Look through the data below, and copy each line that carries the word "pink".
Start of Records to process
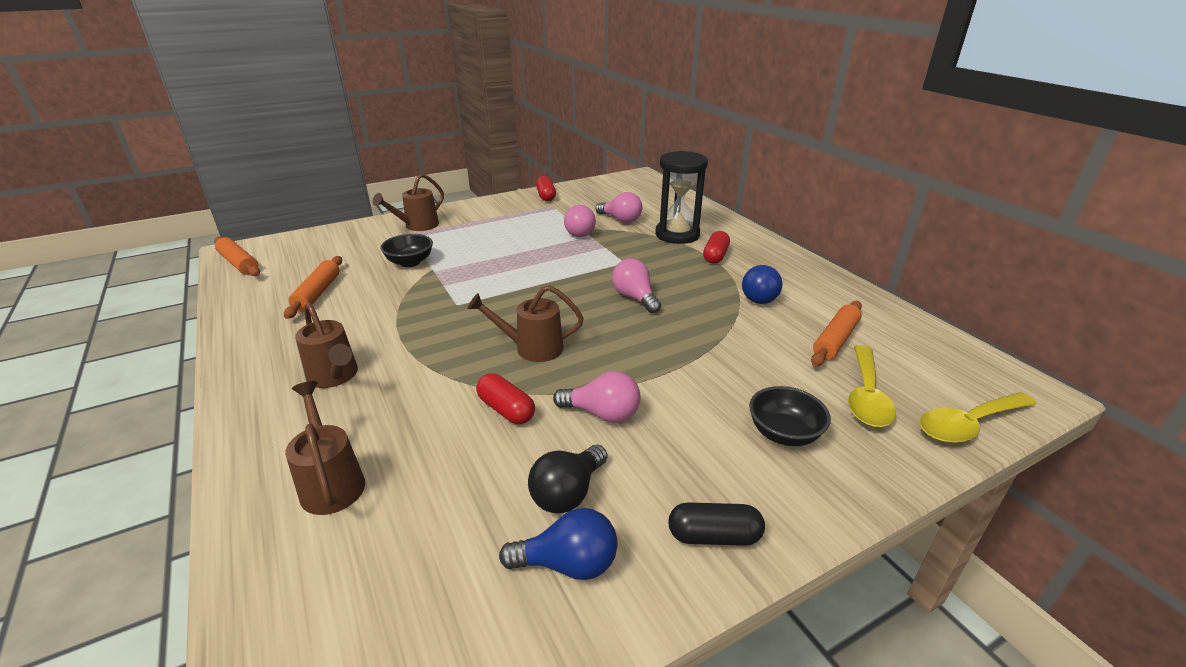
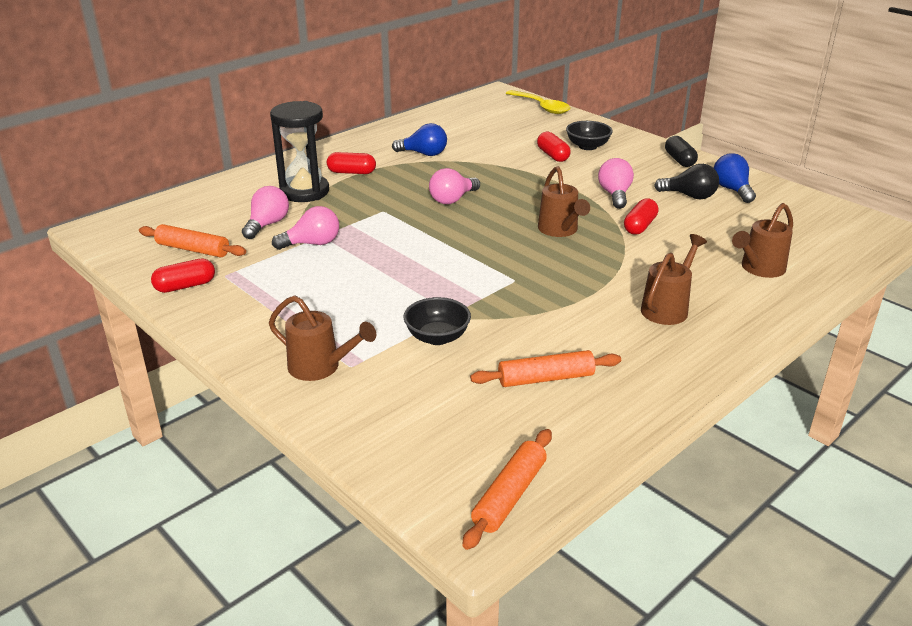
camera: 105 degrees left, 0 degrees up
orange rolling pin [811,301,862,366] -> orange rolling pin moved to [139,224,246,258]
yellow spoon [848,345,896,427] -> none
none -> red capsule [537,132,571,162]

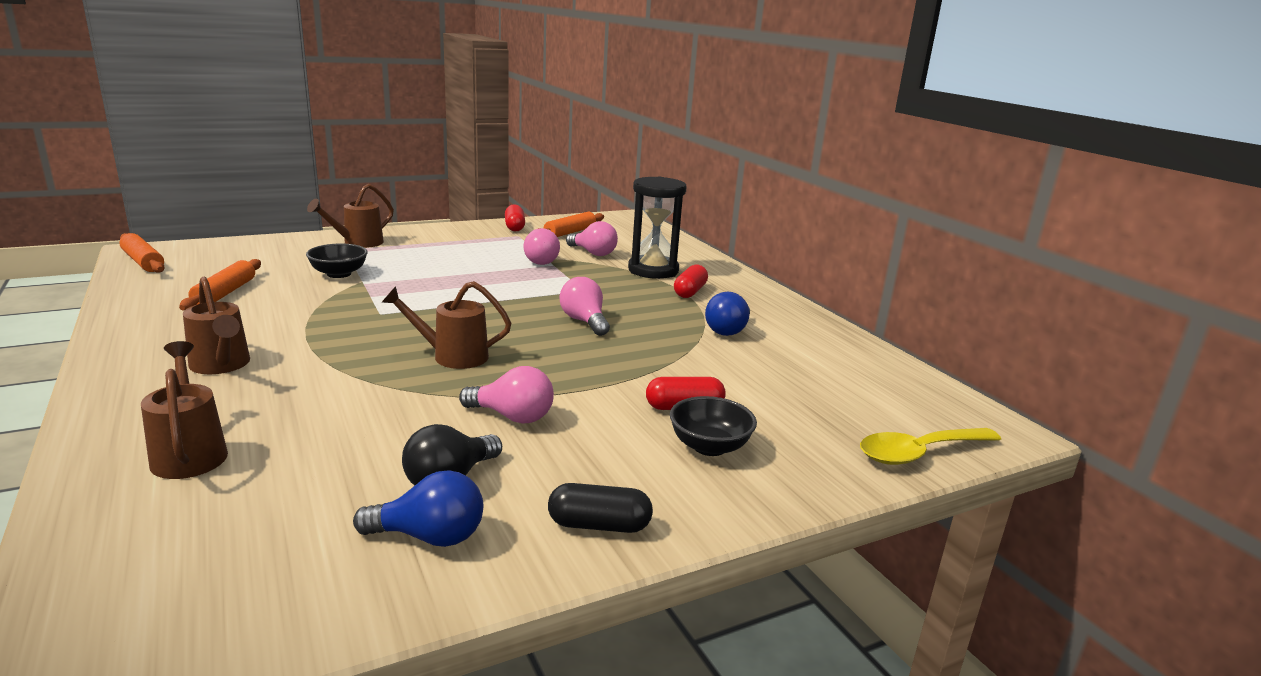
camera: 105 degrees right, 10 degrees down
red capsule [624,198,659,235] -> none

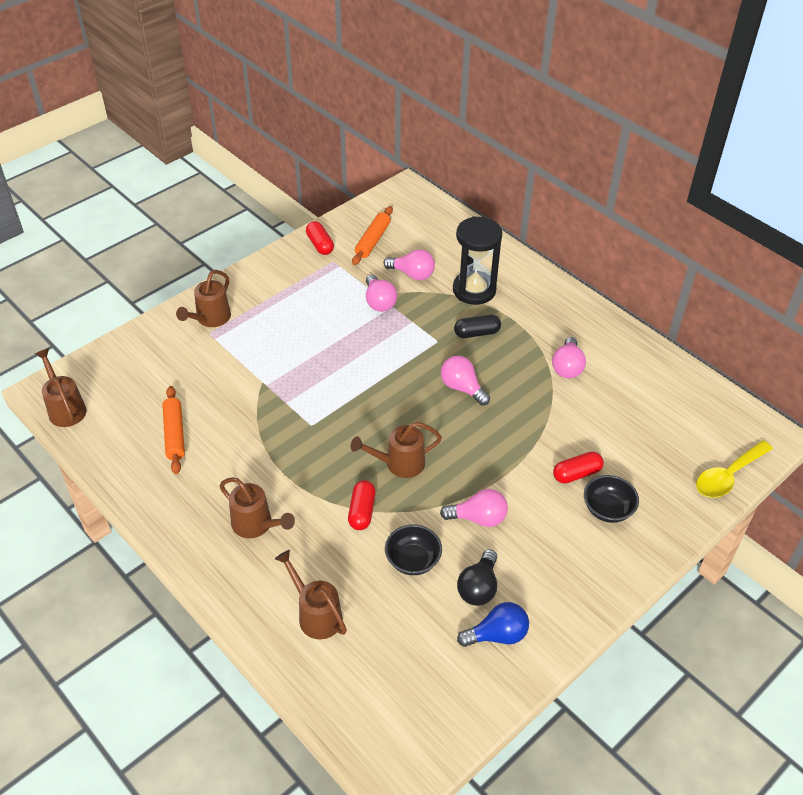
camera: 15 degrees left, 25 degrees up
orange rolling pin [119,233,165,273] -> brown watering can [35,349,87,427]
black bowl [306,243,368,278] -> black bowl moved to [385,524,442,575]
black capsule [548,483,653,533] -> black capsule moved to [454,315,501,338]
red capsule [674,265,708,298] -> red capsule moved to [348,480,376,530]
blue light bulb [705,292,750,336] -> pink light bulb [552,337,586,378]

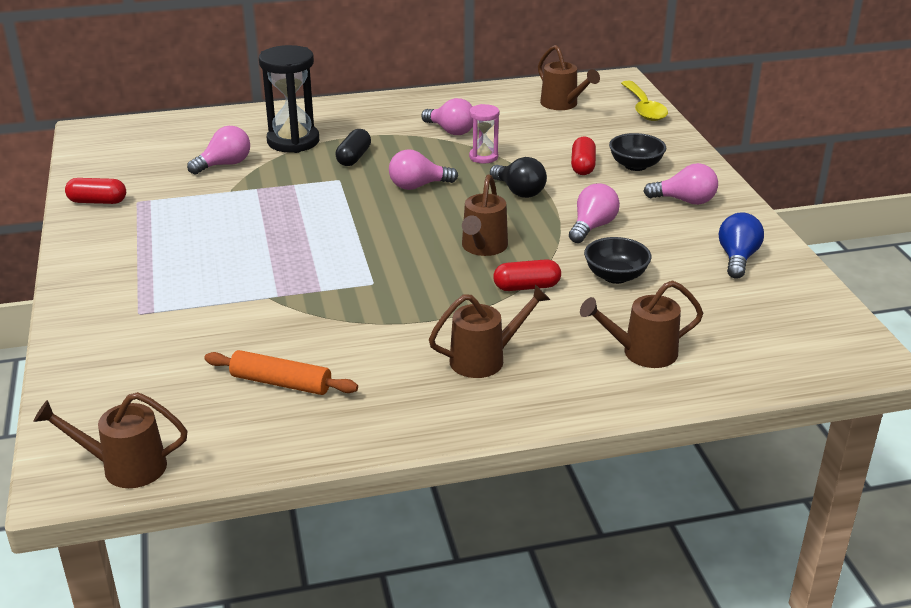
camera: 60 degrees left, 15 degrees down
brown watering can [176,270,231,327] -> brown watering can moved to [538,45,600,110]
red capsule [348,480,376,530] -> red capsule turned 45 degrees counterclockwise [493,259,561,291]
orange rolling pin [352,206,393,265] -> none
pink light bulb [366,275,397,312] -> pink light bulb moved to [643,163,718,205]
black light bulb [457,549,497,606] -> black light bulb moved to [490,157,547,198]
none -> pink hourglass [469,104,499,164]

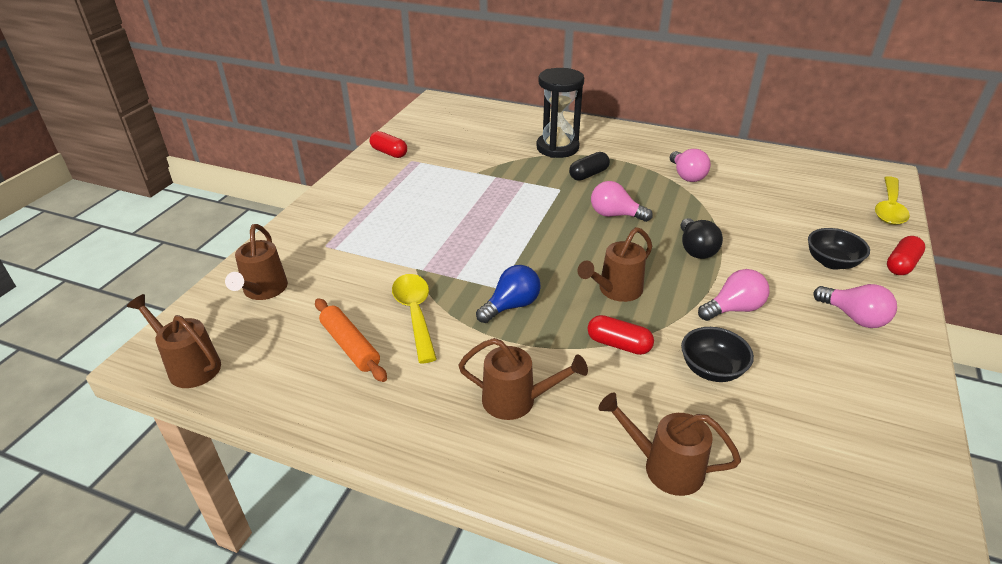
camera: 35 degrees right, 5 degrees up
pink light bulb [187,126,250,175] -> none
pink hourglass [469,104,499,164] -> none
brown watering can [538,45,600,110] -> brown watering can moved to [225,224,288,300]
red capsule [571,136,596,175] -> red capsule moved to [887,236,925,275]
blue light bulb [719,212,764,279] -> blue light bulb moved to [476,265,541,323]
none -> yellow spoon [392,274,437,363]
End of Records to process
§ Answer to the problem
blue light bulb [705,292,750,336] -> pink light bulb [552,337,586,378]
pink light bulb [366,275,397,312] -> pink light bulb moved to [643,163,718,205]
none -> pink hourglass [469,104,499,164]
pink light bulb [187,126,250,175] -> none
pink hourglass [469,104,499,164] -> none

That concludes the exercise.